BEGIN Given data

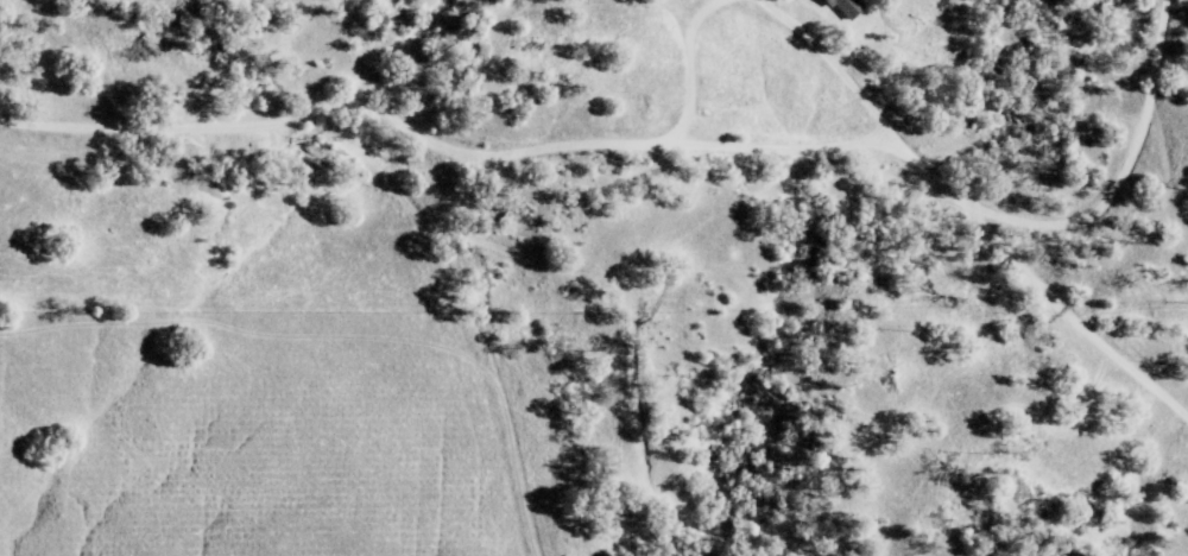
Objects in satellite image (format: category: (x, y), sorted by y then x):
building: (850, 8)
road: (842, 67)
road: (694, 74)
road: (640, 143)
road: (1119, 177)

END Given data

**Assignment**
Would you write out all of the data exactly as it stands, without the pictures?

**Answer space**
Objects in satellite image (format: category: (x, y), sorted by y then x):
building: (850, 8)
road: (842, 67)
road: (694, 74)
road: (640, 143)
road: (1119, 177)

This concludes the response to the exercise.